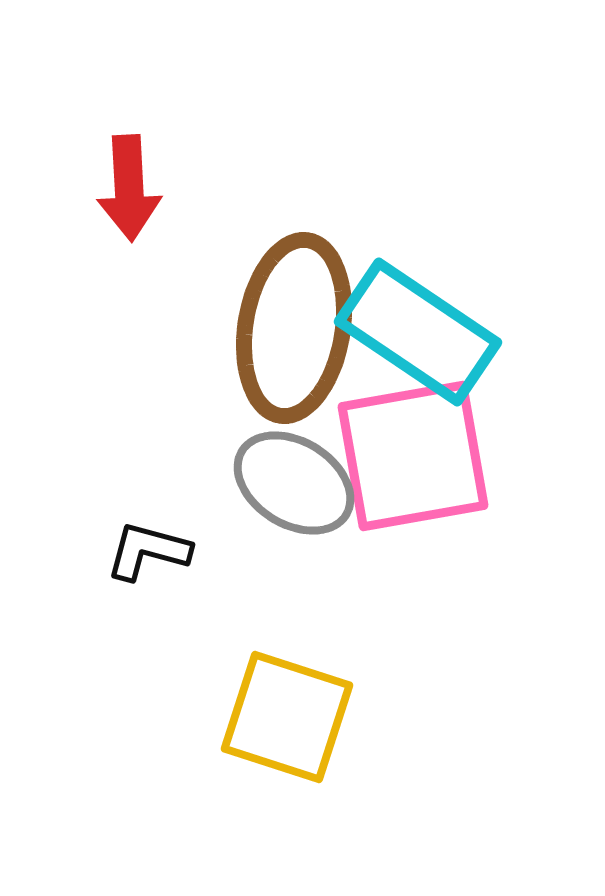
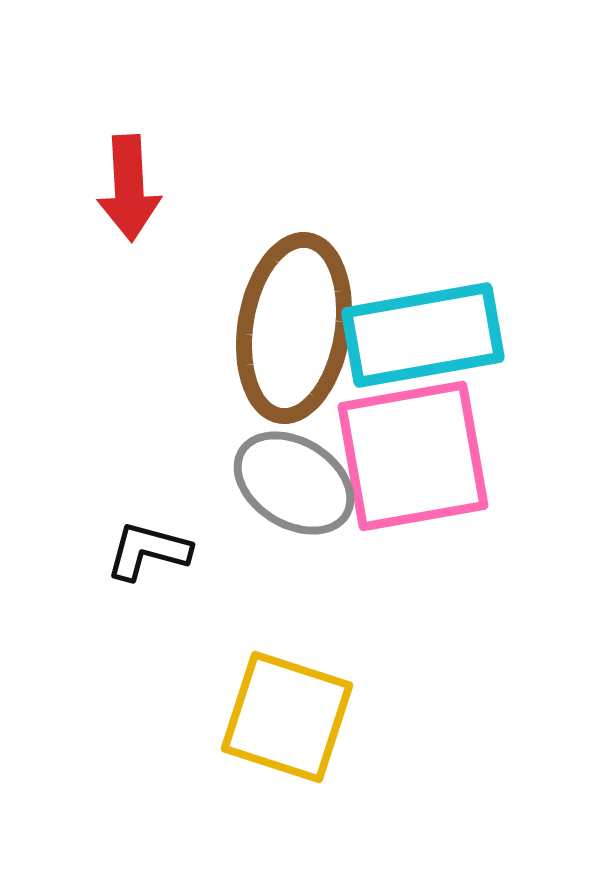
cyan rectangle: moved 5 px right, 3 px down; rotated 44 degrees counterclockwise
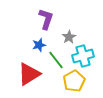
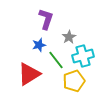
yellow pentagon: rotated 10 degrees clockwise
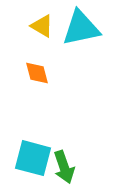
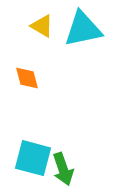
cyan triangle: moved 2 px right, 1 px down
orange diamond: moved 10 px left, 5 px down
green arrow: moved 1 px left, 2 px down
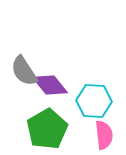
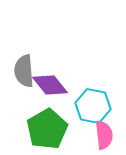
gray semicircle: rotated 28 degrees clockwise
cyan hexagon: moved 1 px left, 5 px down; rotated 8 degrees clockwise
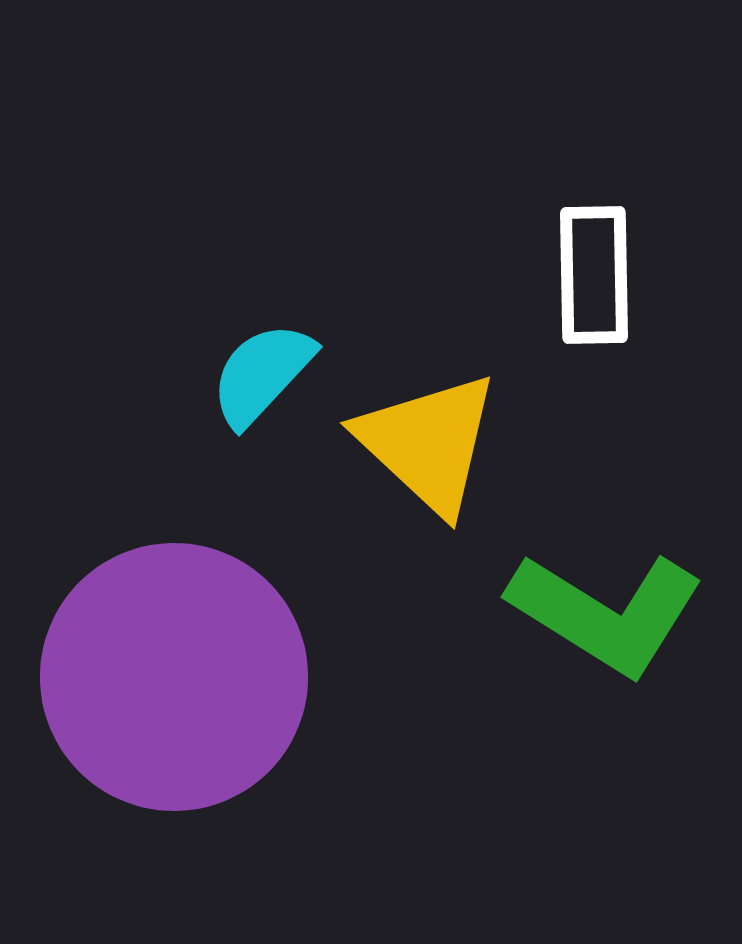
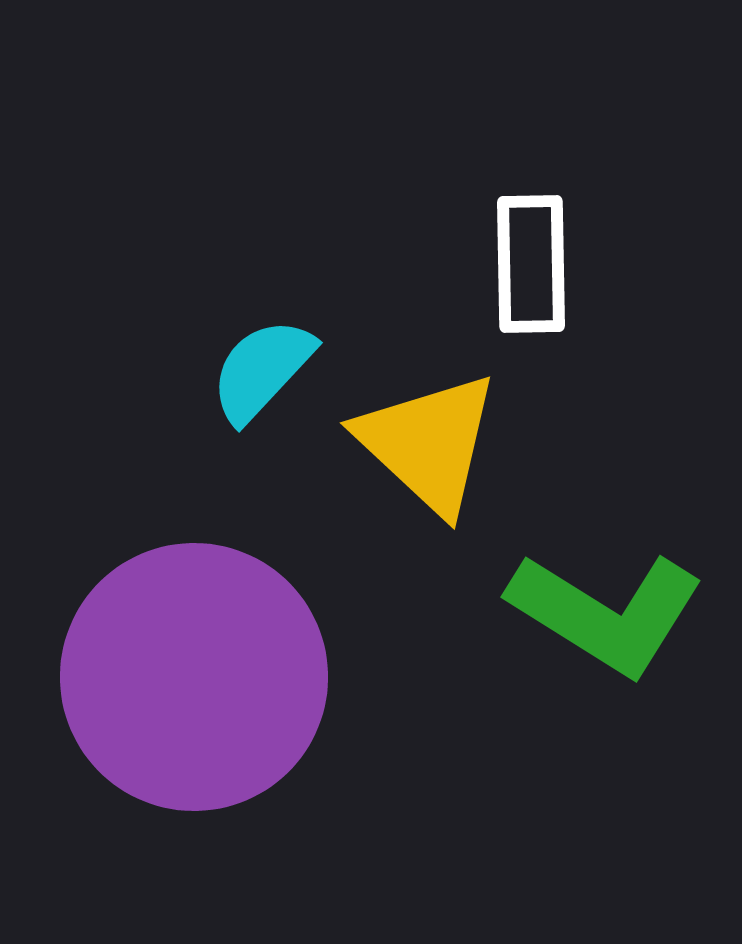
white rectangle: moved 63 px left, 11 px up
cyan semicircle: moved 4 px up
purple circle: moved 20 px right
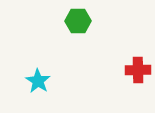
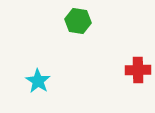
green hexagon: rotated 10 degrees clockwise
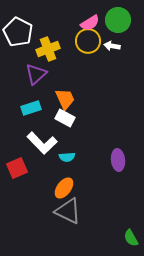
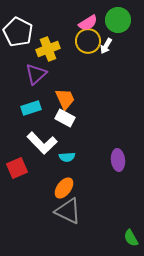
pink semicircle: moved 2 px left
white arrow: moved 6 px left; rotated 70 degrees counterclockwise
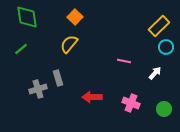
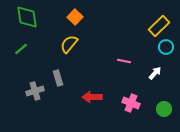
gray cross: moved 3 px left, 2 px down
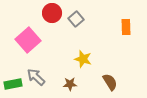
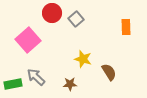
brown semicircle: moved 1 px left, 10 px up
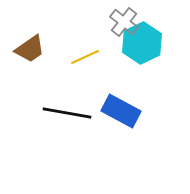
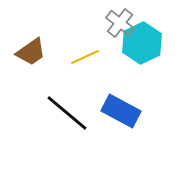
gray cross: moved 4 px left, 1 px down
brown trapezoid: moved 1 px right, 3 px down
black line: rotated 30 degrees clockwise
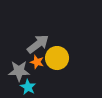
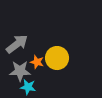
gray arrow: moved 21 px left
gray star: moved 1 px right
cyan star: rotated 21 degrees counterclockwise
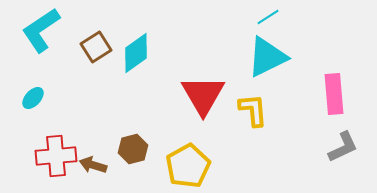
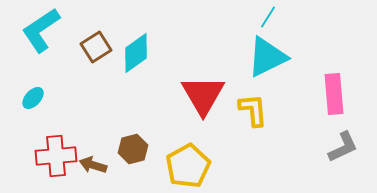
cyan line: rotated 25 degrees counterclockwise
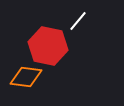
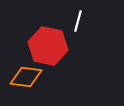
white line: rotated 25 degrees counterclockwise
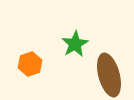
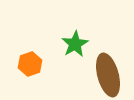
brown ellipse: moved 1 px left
....
__Assigned task__: Exactly as written, please give again the lines from the beginning of the listing through the line containing "cyan semicircle: moved 4 px up", inclusive, without any pictures.

__Solved problem__:
cyan rectangle: moved 5 px right, 3 px down; rotated 44 degrees counterclockwise
yellow pentagon: rotated 10 degrees clockwise
cyan triangle: moved 2 px right, 1 px down
orange diamond: moved 10 px left, 5 px down
green arrow: moved 1 px left, 2 px down
gray semicircle: rotated 28 degrees clockwise
cyan hexagon: moved 1 px left, 5 px down; rotated 8 degrees clockwise
white rectangle: moved 63 px left, 11 px up
cyan semicircle: moved 4 px up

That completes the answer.